◆ **Work to complete**
Within the entries below, find the portion that opens with the line containing "Q103: NPN 2N2222" and closes with the line containing "V101: AC 10mV". Retype that portion exactly and only.

◆ **The records**
_ _ _ _ _ _ _

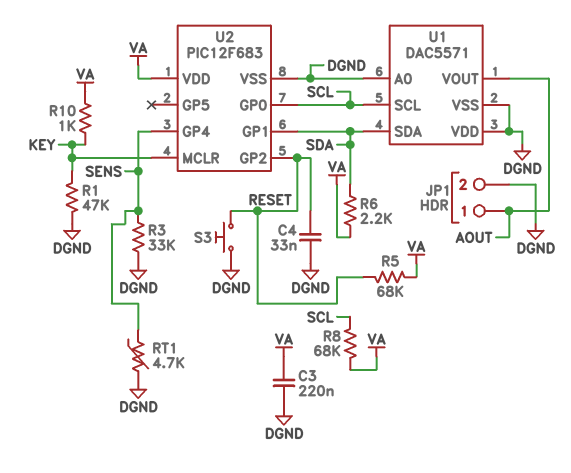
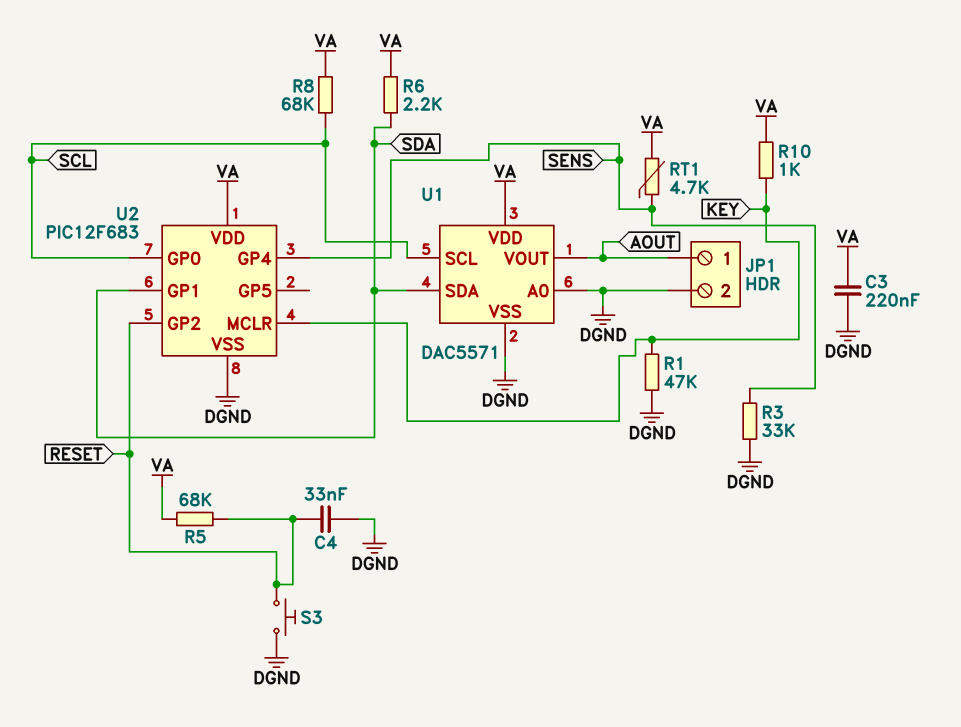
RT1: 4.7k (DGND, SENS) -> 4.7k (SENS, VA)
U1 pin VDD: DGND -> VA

_ _ _ _ _ _ _

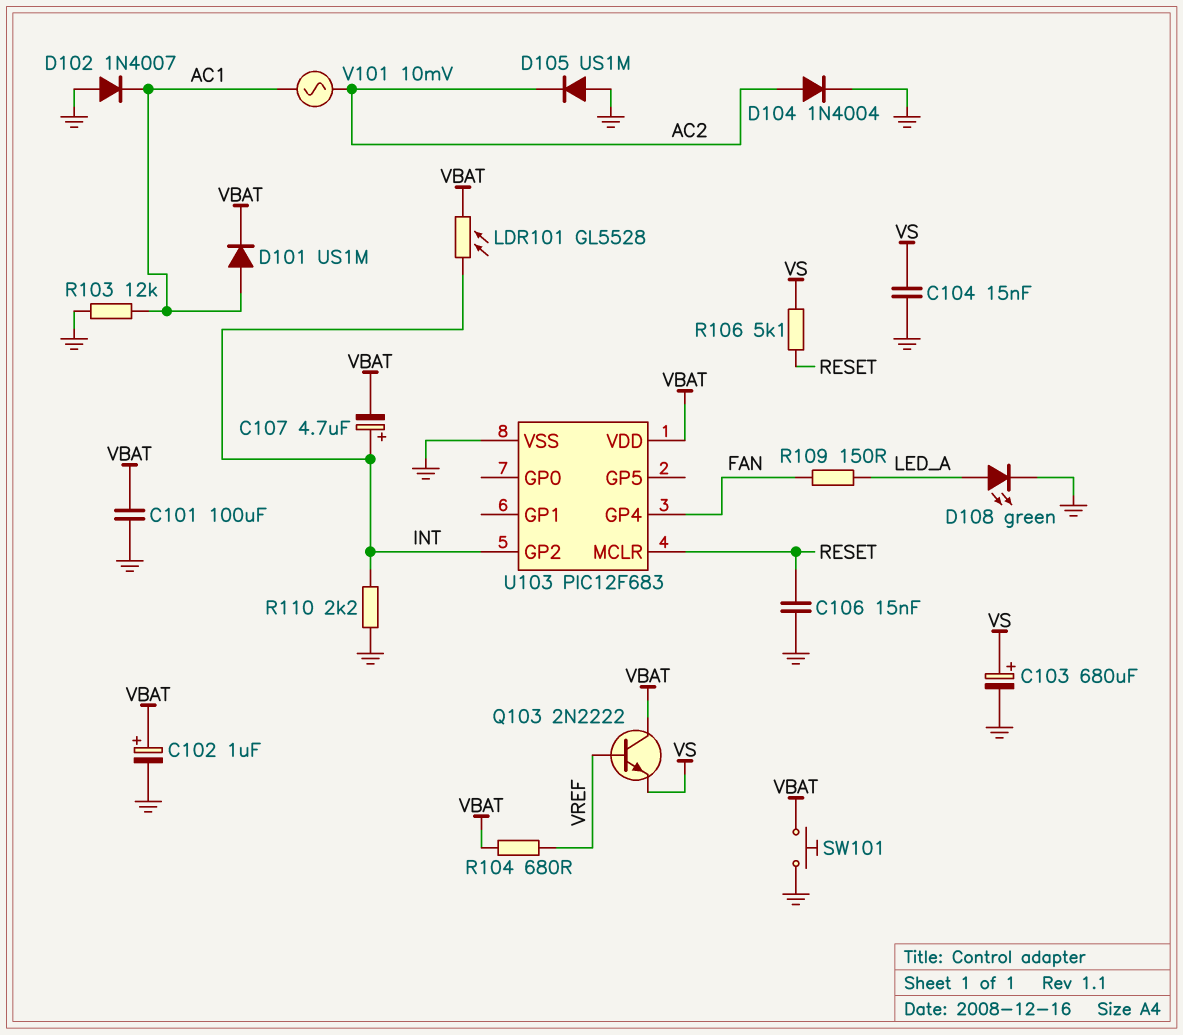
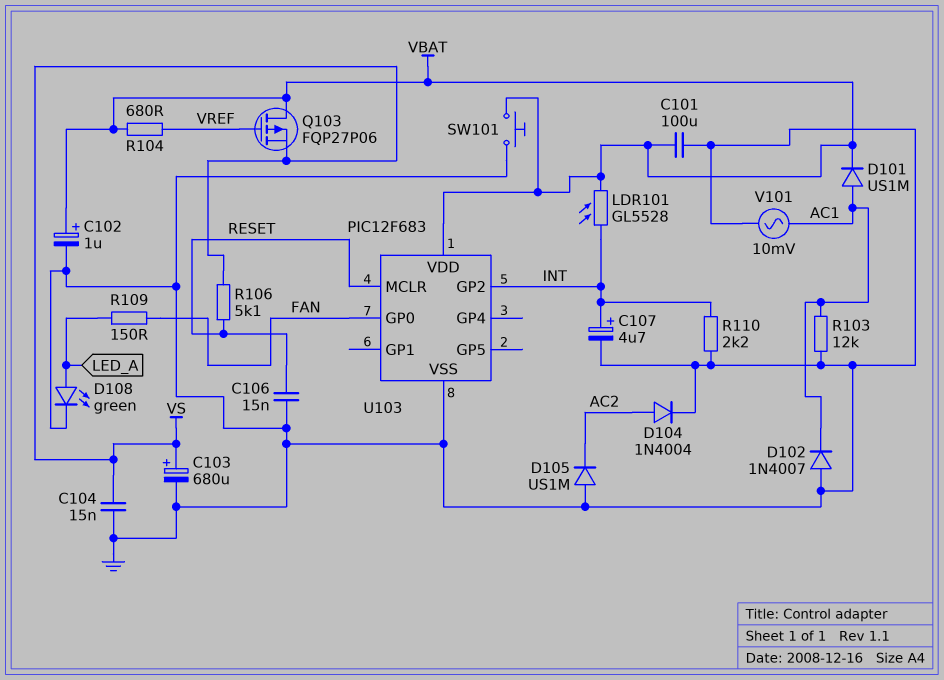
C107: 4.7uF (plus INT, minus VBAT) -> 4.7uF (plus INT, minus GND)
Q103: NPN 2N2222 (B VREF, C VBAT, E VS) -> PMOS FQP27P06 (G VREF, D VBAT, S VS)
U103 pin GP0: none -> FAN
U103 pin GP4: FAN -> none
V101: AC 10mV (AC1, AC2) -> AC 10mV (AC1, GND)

_ _ _ _ _ _ _

◆ **Answer section**
Q103: NPN 2N2222 (B VREF, C VBAT, E VS) -> PMOS FQP27P06 (G VREF, D VBAT, S VS)
U103 pin GP0: none -> FAN
U103 pin GP4: FAN -> none
V101: AC 10mV (AC1, AC2) -> AC 10mV (AC1, GND)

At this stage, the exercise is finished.